SOURCE RECORDS Start Marker
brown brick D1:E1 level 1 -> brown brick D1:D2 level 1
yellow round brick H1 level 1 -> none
SOURCE RECORDS End Marker
SOURCE RECORDS Start Marker
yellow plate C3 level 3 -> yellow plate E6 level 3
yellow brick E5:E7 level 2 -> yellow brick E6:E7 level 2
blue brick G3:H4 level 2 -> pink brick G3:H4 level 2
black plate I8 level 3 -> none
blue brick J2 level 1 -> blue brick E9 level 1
SOURCE RECORDS End Marker
• TASK ITEM: In the listing above, find the line with "black plate I8 level 3 -> none" and the line with "blue brick J2"; set down exactly those two lines and every line between them, nothing more.

• REPLY TO THE EXERCISE:
black plate I8 level 3 -> none
blue brick J2 level 1 -> blue brick E9 level 1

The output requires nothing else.